(Collection entries)
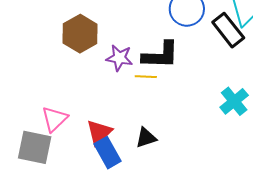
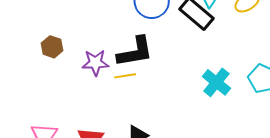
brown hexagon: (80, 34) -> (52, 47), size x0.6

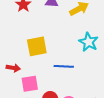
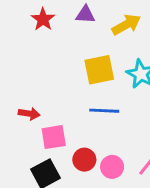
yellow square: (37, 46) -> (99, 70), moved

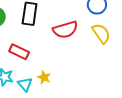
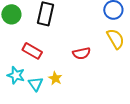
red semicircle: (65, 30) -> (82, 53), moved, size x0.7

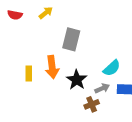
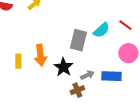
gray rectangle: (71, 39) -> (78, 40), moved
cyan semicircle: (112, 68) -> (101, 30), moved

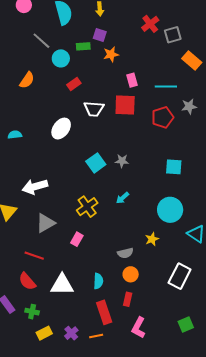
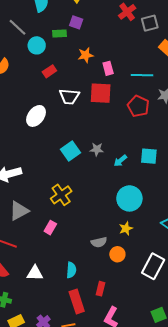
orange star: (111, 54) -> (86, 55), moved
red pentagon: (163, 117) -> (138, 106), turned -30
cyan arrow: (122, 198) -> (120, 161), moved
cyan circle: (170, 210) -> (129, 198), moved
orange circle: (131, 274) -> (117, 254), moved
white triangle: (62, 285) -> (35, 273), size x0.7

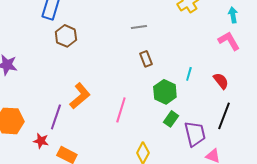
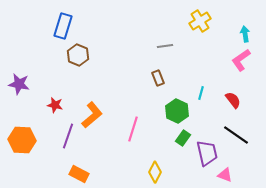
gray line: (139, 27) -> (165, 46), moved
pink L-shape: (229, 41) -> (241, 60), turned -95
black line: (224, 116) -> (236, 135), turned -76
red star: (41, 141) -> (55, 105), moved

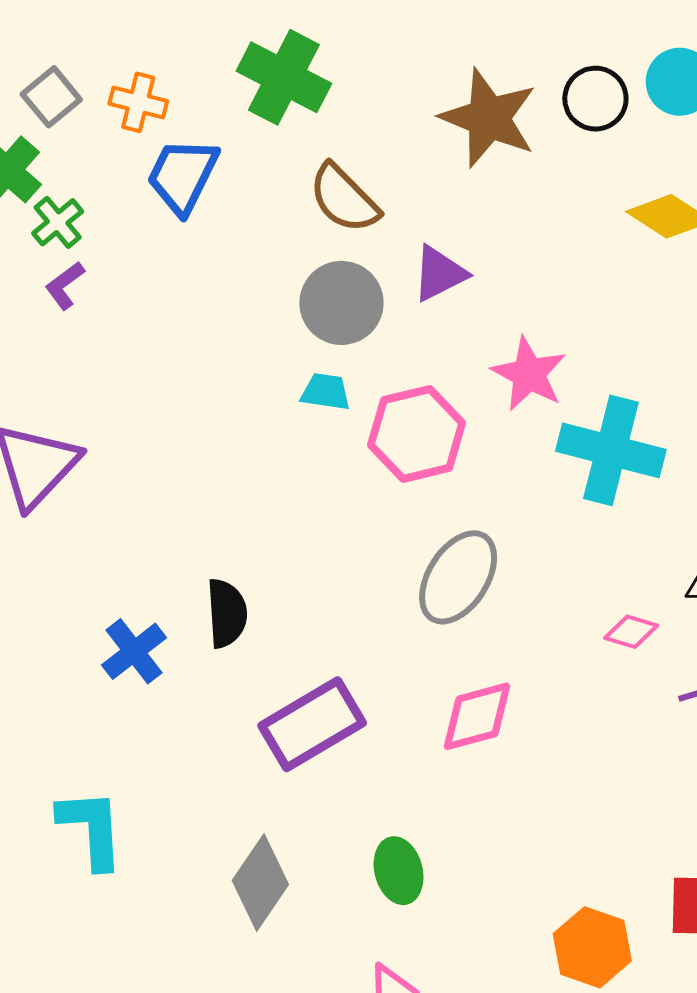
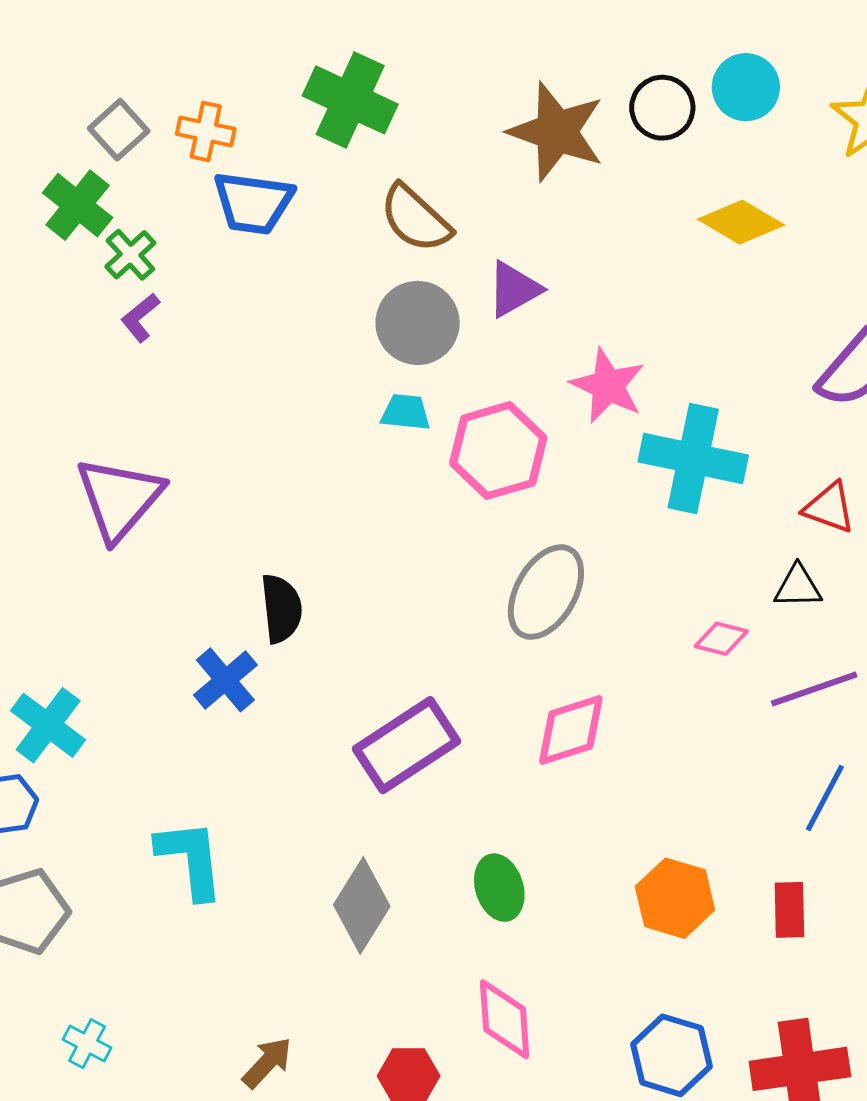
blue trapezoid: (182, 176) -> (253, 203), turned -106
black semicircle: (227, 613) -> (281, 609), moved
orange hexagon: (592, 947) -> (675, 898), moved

# What to work on
Output an exact copy of the lines from the one with "red star: (41, 141) -> (55, 105), moved" through the closing line of the records, inclusive, without any images.

# Solution below
red star: (41, 141) -> (55, 105), moved

blue trapezoid: (182, 176) -> (253, 203), turned -106
black semicircle: (227, 613) -> (281, 609), moved
orange hexagon: (592, 947) -> (675, 898), moved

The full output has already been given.